## WHAT THE TASK ASKS
Only one stretch of the data below should be repeated: the lines from the line containing "brown brick A3" through the line containing "none -> purple brick D5 level 3", inclusive, exactly as they are.

## RECORDS TO PROCESS

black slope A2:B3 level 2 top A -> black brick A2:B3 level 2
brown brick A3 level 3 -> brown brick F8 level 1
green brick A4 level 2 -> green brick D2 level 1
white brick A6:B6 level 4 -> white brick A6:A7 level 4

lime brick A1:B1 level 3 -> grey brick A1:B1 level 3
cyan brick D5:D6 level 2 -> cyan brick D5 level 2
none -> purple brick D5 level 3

--

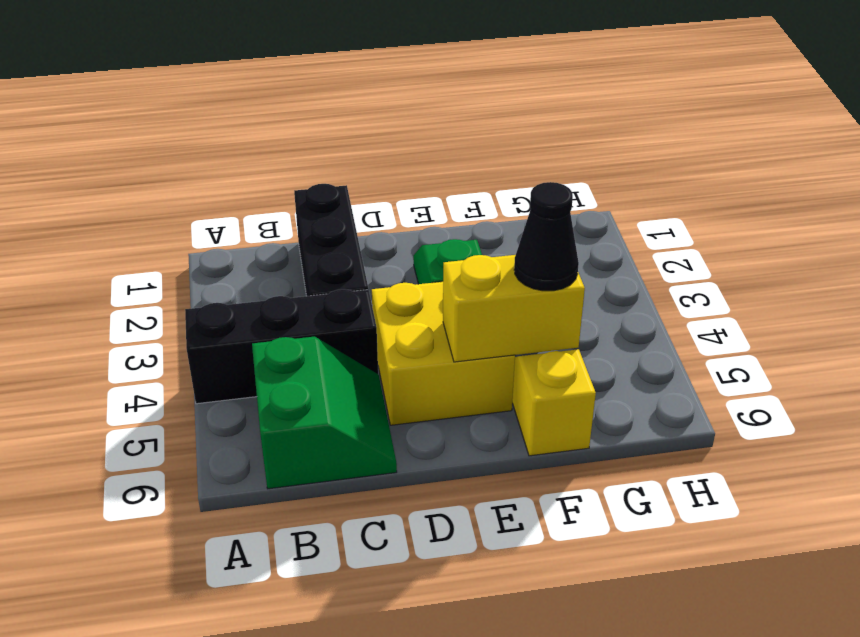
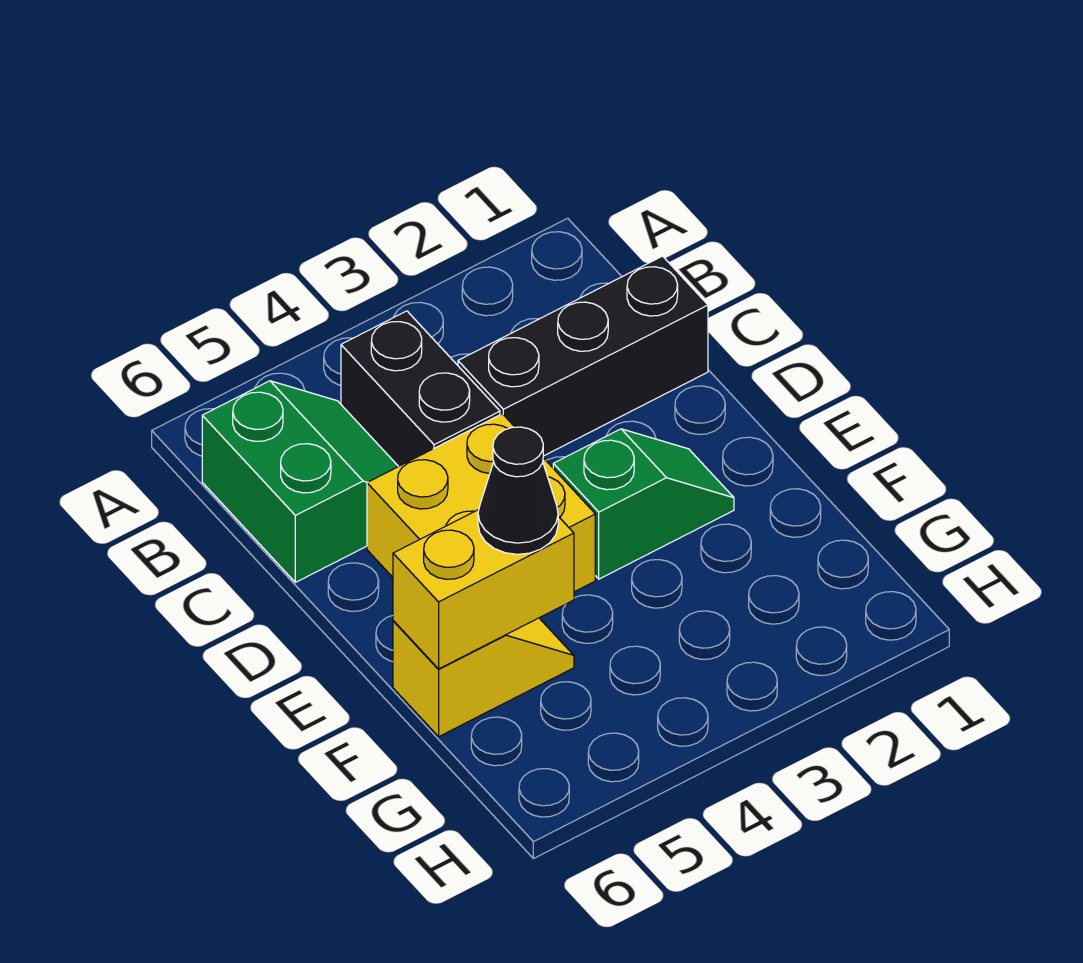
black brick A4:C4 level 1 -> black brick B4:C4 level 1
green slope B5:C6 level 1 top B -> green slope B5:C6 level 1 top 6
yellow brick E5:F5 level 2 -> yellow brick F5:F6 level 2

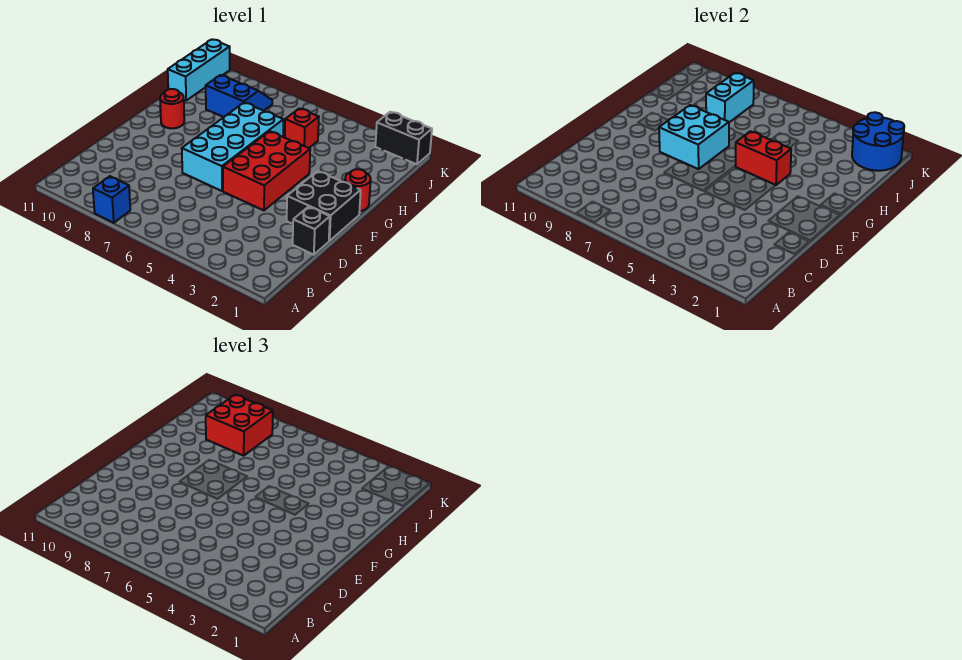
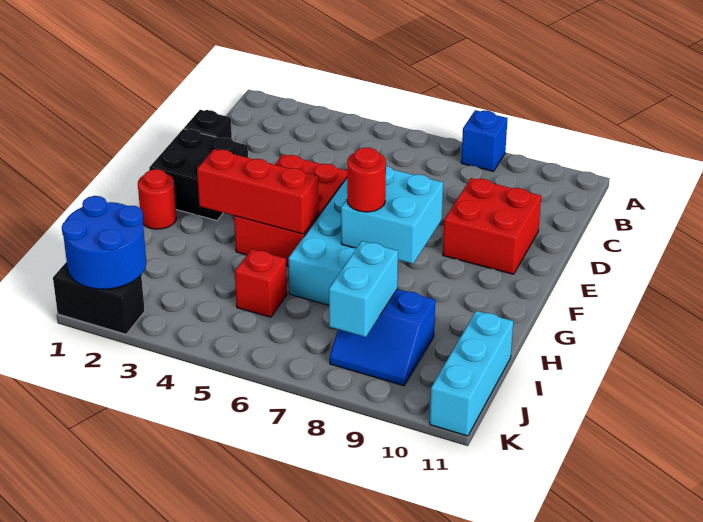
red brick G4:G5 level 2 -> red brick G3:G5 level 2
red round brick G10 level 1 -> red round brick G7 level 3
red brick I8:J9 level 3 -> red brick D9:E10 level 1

==

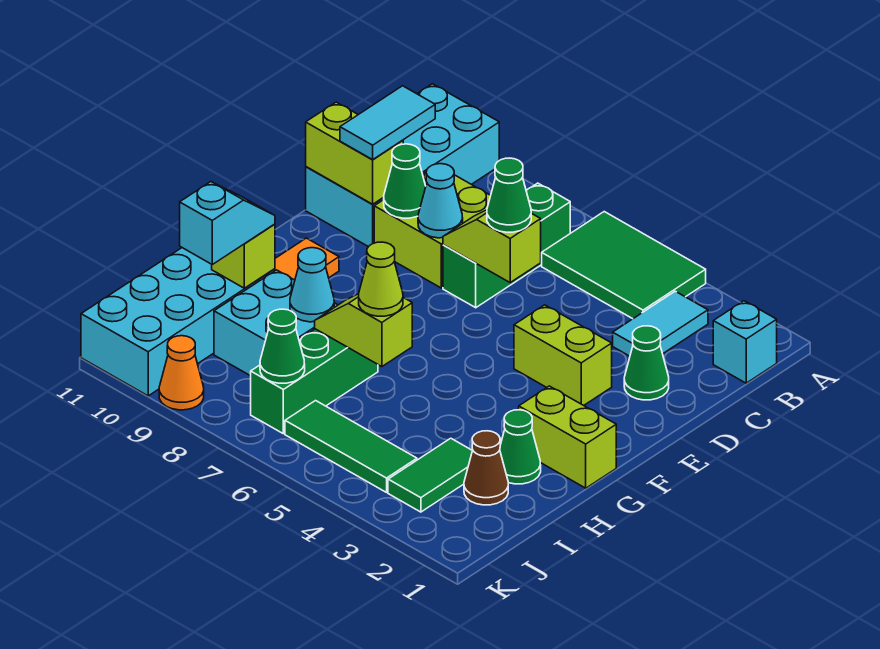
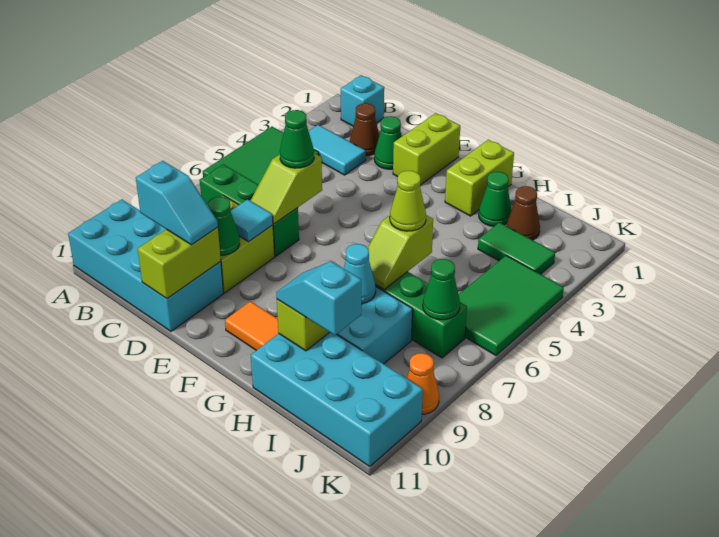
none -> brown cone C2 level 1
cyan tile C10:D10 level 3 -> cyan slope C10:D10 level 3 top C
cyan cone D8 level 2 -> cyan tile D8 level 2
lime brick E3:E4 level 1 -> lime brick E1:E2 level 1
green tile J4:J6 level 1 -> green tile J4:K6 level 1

## EXERCISE RESPONSE
brown brick A3 level 3 -> brown brick F8 level 1
green brick A4 level 2 -> green brick D2 level 1
white brick A6:B6 level 4 -> white brick A6:A7 level 4

lime brick A1:B1 level 3 -> grey brick A1:B1 level 3
cyan brick D5:D6 level 2 -> cyan brick D5 level 2
none -> purple brick D5 level 3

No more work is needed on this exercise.